Directive
Show every line of the data where the word "none" can be found.

Material for the task
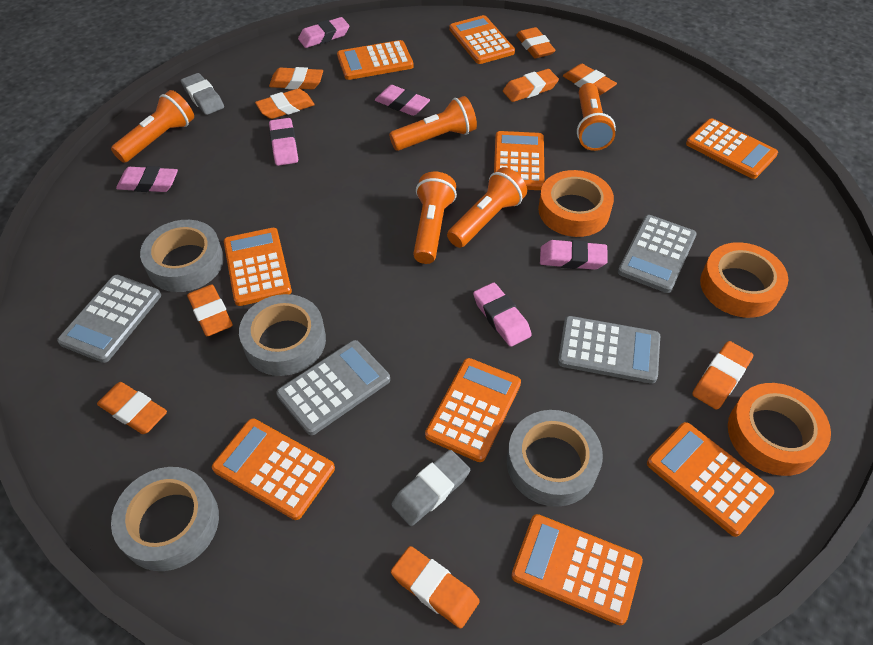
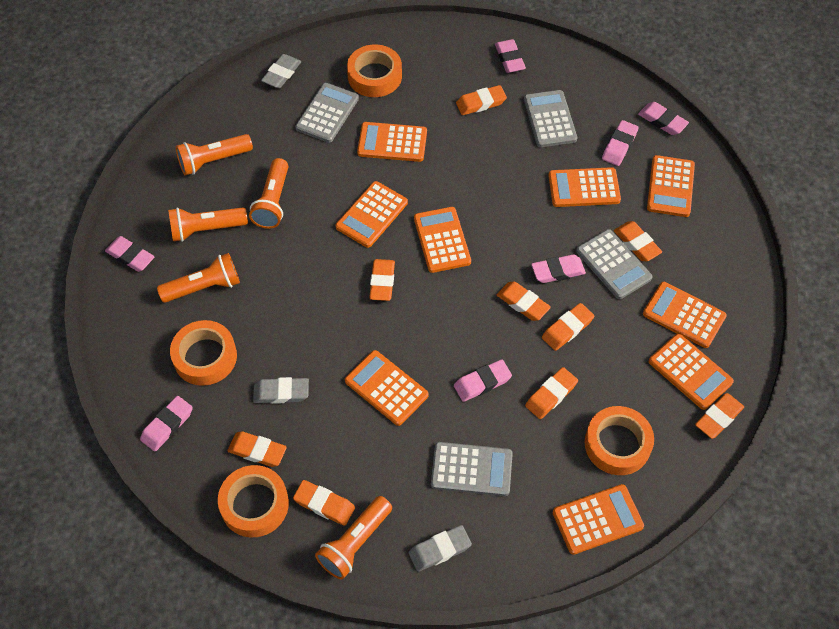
grey eraser: [181,73,224,115] [392,450,470,526] = 2 -> [253,377,309,404] [261,54,301,88] [409,525,472,572] = 3
grey tape: [111,467,219,571] [140,220,224,292] [239,294,326,376] [507,410,603,507] = 4 -> none = 0
orange tape: [538,170,614,237] [700,242,788,318] [728,383,831,476] = 3 -> [170,320,237,386] [218,465,289,537] [347,45,402,97] [585,406,654,475] = 4
pink eraser: [116,166,178,192] [269,118,298,166] [298,17,349,48] [375,85,430,116] [473,282,532,347] [540,240,608,270] = 6 -> [105,236,155,272] [140,396,193,452] [454,360,512,402] [495,39,526,73] [531,255,586,283] [602,120,639,166] [638,102,689,135] = 7

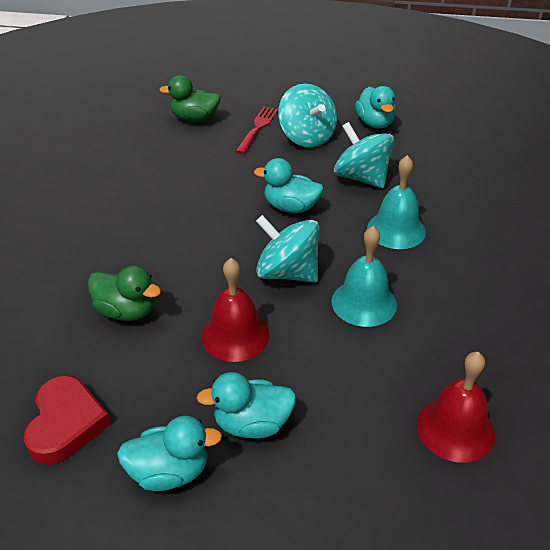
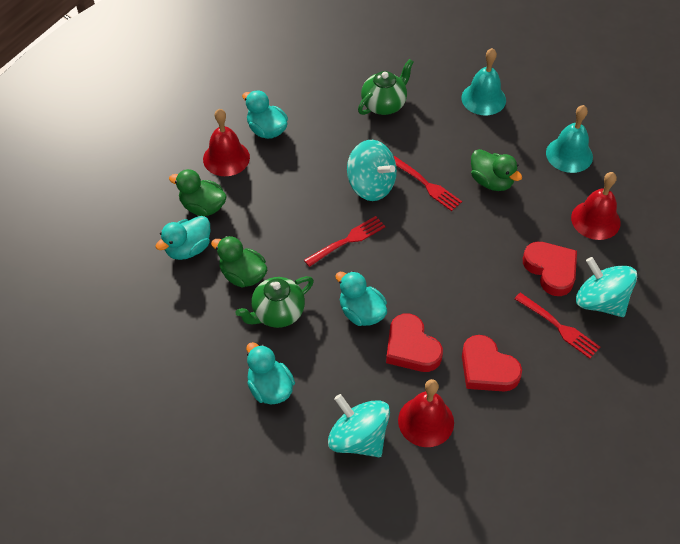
green duck: [88,265,161,321] [159,75,221,122] = 2 -> [169,169,227,216] [211,236,267,287] [471,149,522,191] = 3
green teapot: none = 0 -> [235,276,314,328] [358,59,414,115] = 2
red bell: [201,258,270,362] [417,352,495,463] = 2 -> [203,109,250,176] [398,379,454,447] [571,172,621,240] = 3
red fork: [236,106,278,154] = 1 -> [304,216,385,267] [394,156,462,211] [515,293,600,359] = 3
red heart: [24,376,111,465] = 1 -> [386,314,443,372] [462,335,522,391] [523,242,577,296] = 3

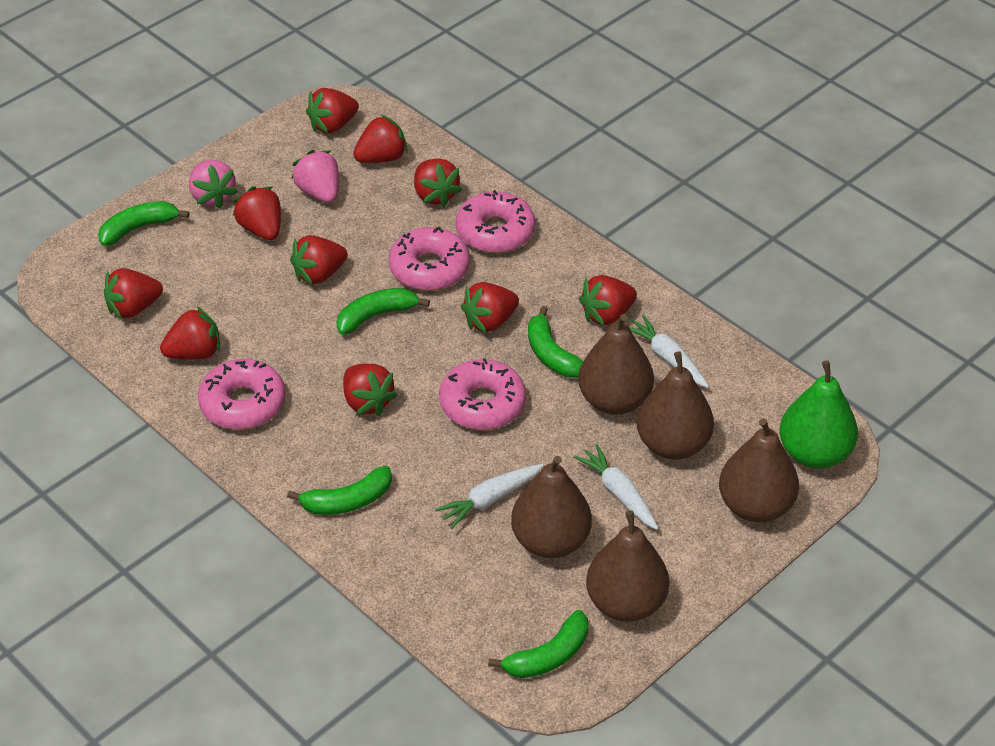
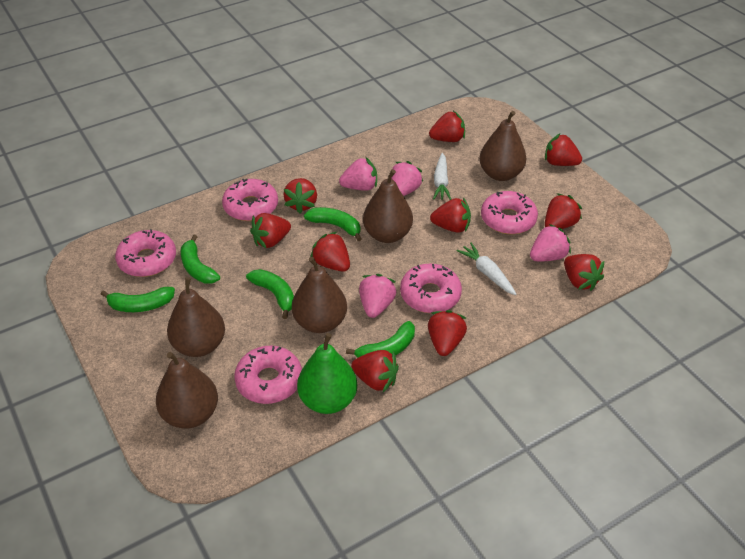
pink donut: [198,359,285,430] [389,227,470,291] [439,358,526,430] [456,190,535,253] = 4 -> [115,229,176,277] [222,179,278,221] [234,346,302,404] [400,264,462,313] [481,191,538,234] = 5
pink strawberry: [189,160,238,209] [291,150,339,203] = 2 -> [339,157,377,191] [359,274,396,318] [391,161,423,196] [530,224,571,261] = 4
white carrot: [435,464,544,529] [574,444,659,530] [629,315,709,388] = 3 -> [433,153,451,200] [457,243,516,295] = 2

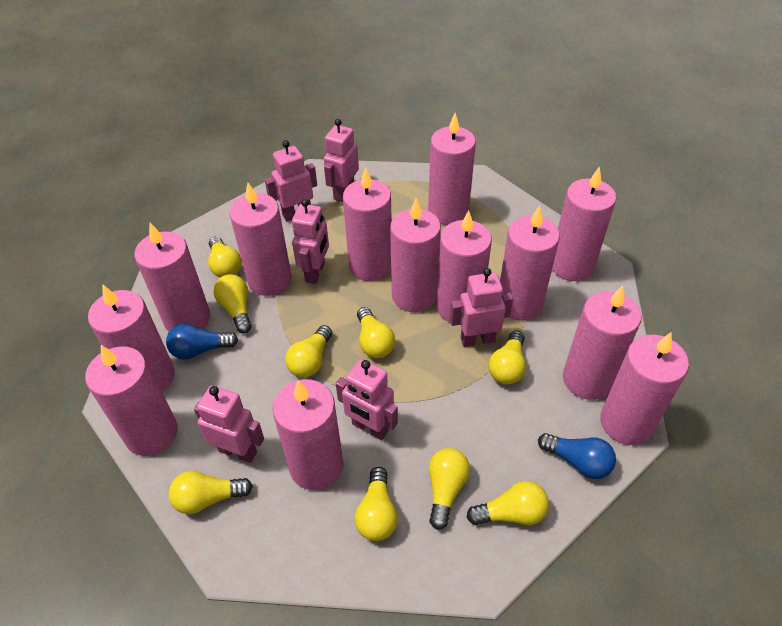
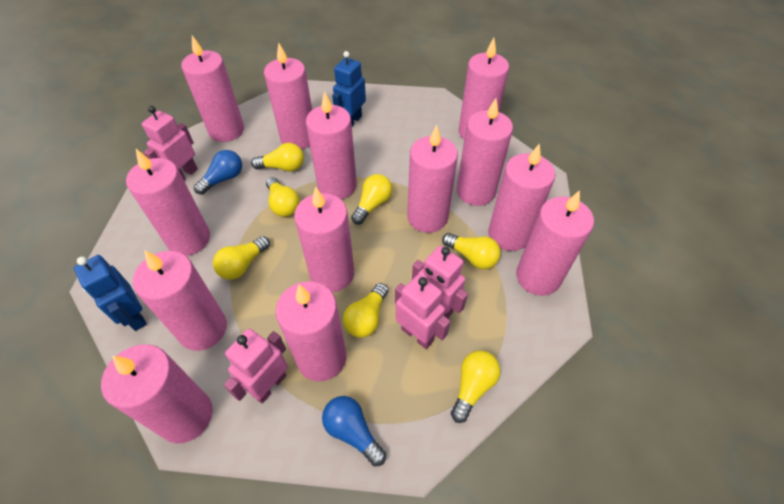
blue robot: none = 0 -> [74,255,147,331] [332,51,366,127] = 2
pink robot: [194,385,264,463] [265,140,317,221] [292,199,329,284] [324,119,359,202] [336,359,398,440] [450,268,513,347] = 6 -> [142,106,198,181] [224,329,288,404] [395,274,451,349] [412,246,468,318] = 4
yellow light bulb: [169,471,253,514] [208,236,242,278] [213,274,252,334] [285,325,332,378] [355,467,398,541] [357,307,395,358] [429,448,470,530] [466,481,549,525] [488,331,526,385] = 9 -> [213,236,270,280] [251,143,304,172] [266,177,300,217] [343,283,388,338] [351,174,392,225] [442,233,501,269] [451,350,501,423] = 7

Your solution
grey tape: [111,467,219,571] [140,220,224,292] [239,294,326,376] [507,410,603,507] = 4 -> none = 0
green teapot: none = 0 -> [235,276,314,328] [358,59,414,115] = 2
blue robot: none = 0 -> [74,255,147,331] [332,51,366,127] = 2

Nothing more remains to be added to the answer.